— What you will do —
Among the entries, find the lines with the string "none" and report them.

### Records provided ###

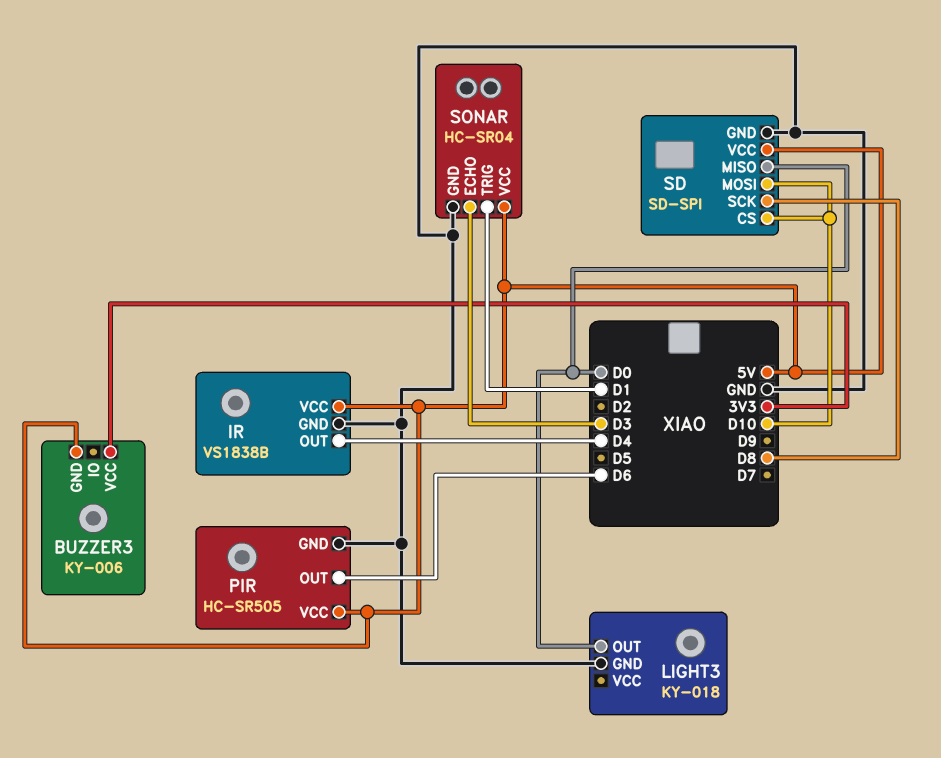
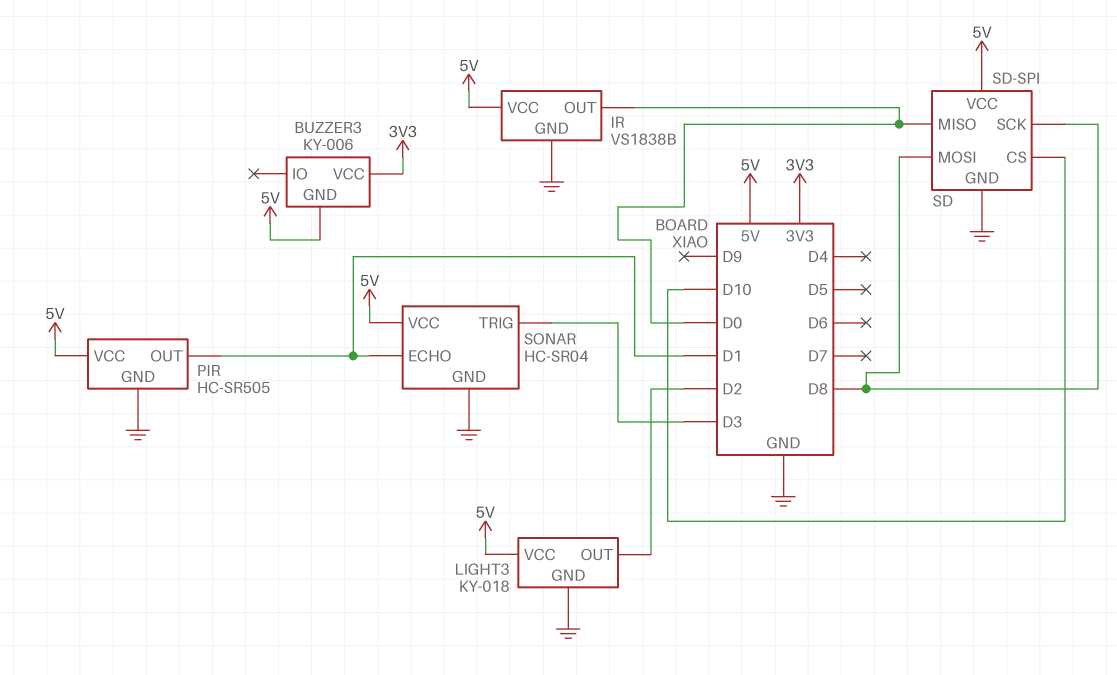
IR pin OUT: D4 -> D0
LIGHT3 pin OUT: D0 -> D2
LIGHT3 pin VCC: none -> 5V
PIR pin OUT: D6 -> D1
SD pin MOSI: D10 -> D8
SONAR pin ECHO: D3 -> D1
SONAR pin TRIG: D1 -> D3

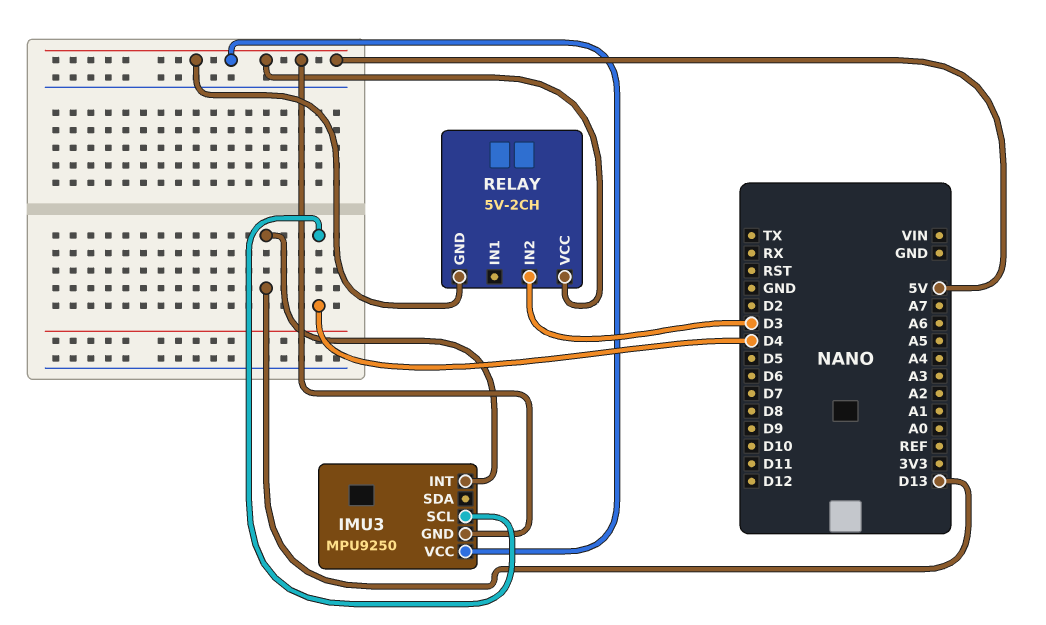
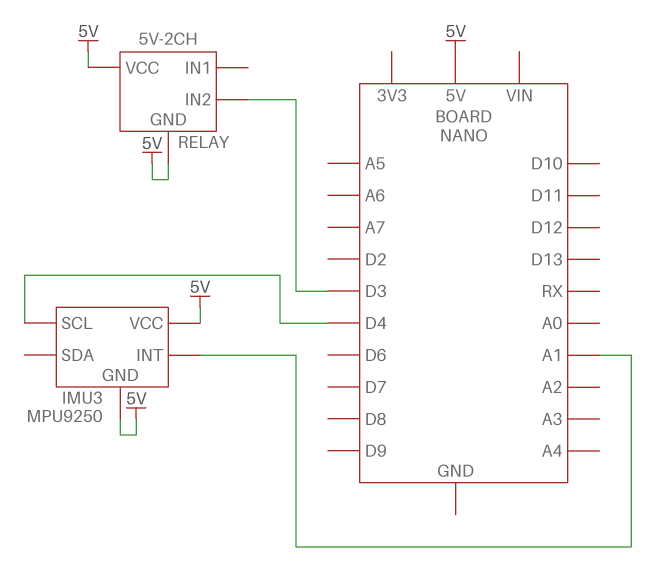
IMU3 pin INT: D13 -> A1

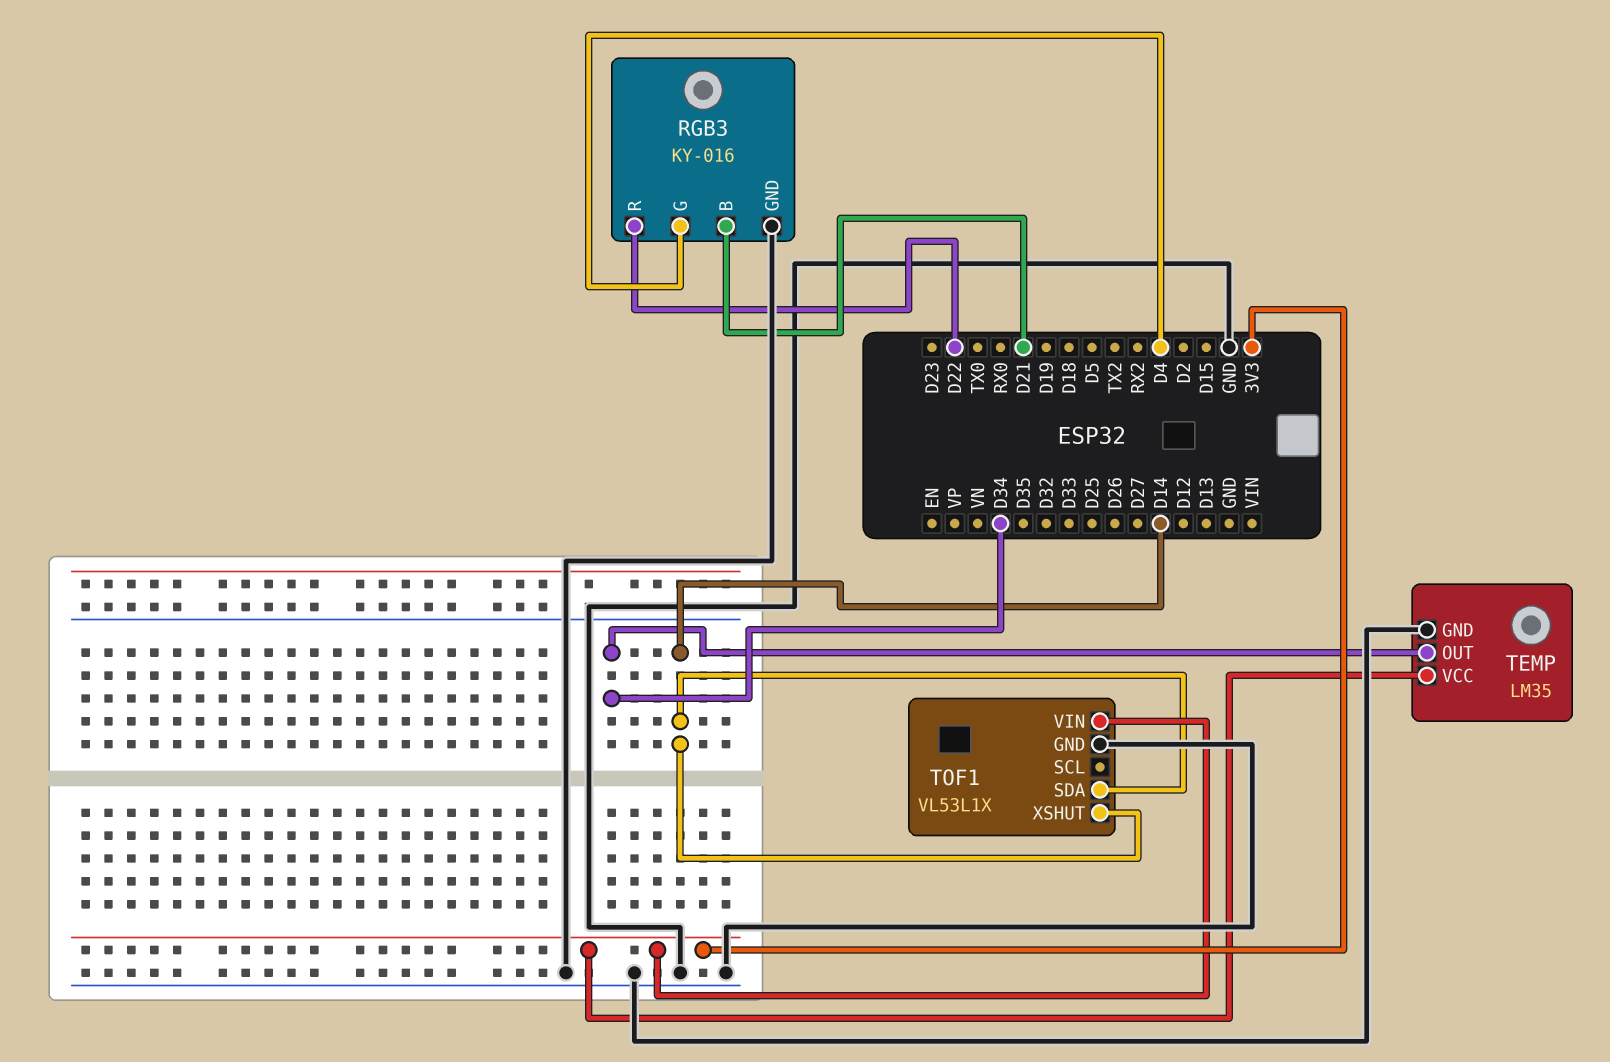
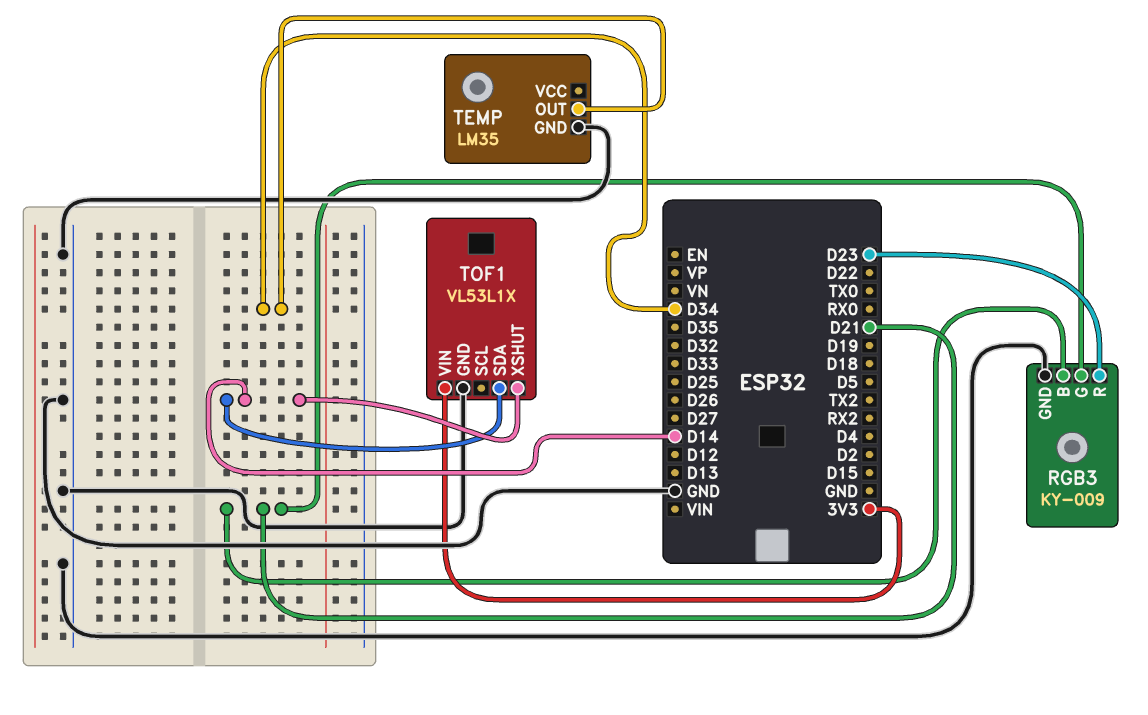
RGB3: KY-016 -> KY-009
RGB3 pin G: D4 -> D21
RGB3 pin R: D22 -> D23
TEMP pin VCC: 3V3 -> none

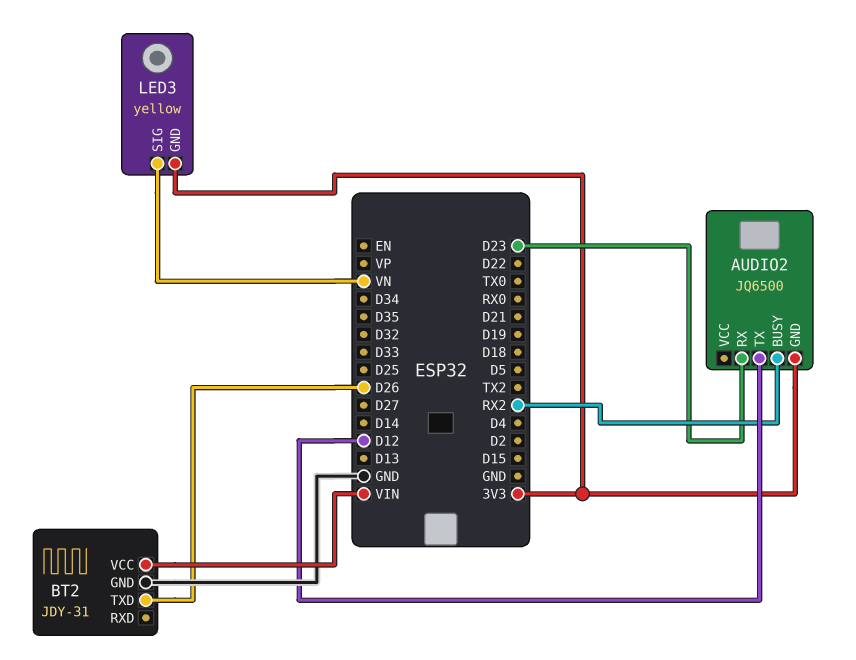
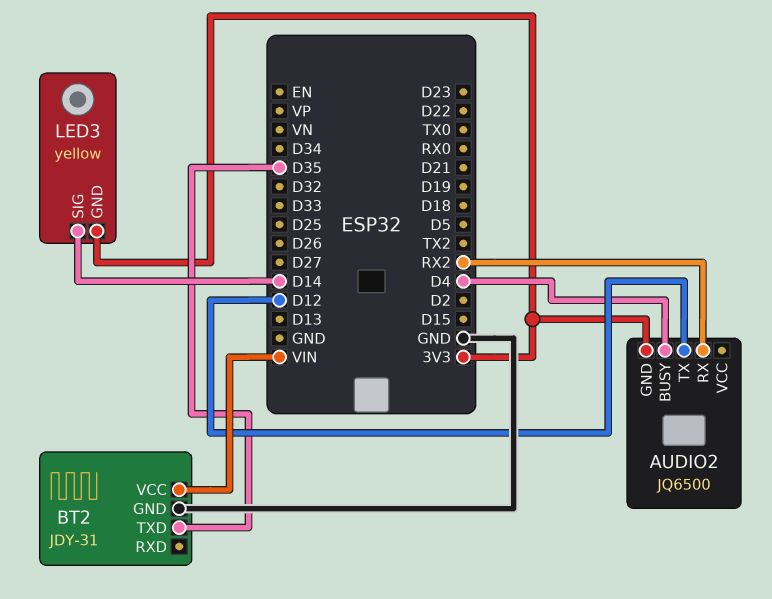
AUDIO2 pin BUSY: RX2 -> D4
AUDIO2 pin RX: D23 -> RX2
BT2 pin TXD: D26 -> D35
LED3 pin SIG: VN -> D14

###

— Task solution —
LIGHT3 pin VCC: none -> 5V
TEMP pin VCC: 3V3 -> none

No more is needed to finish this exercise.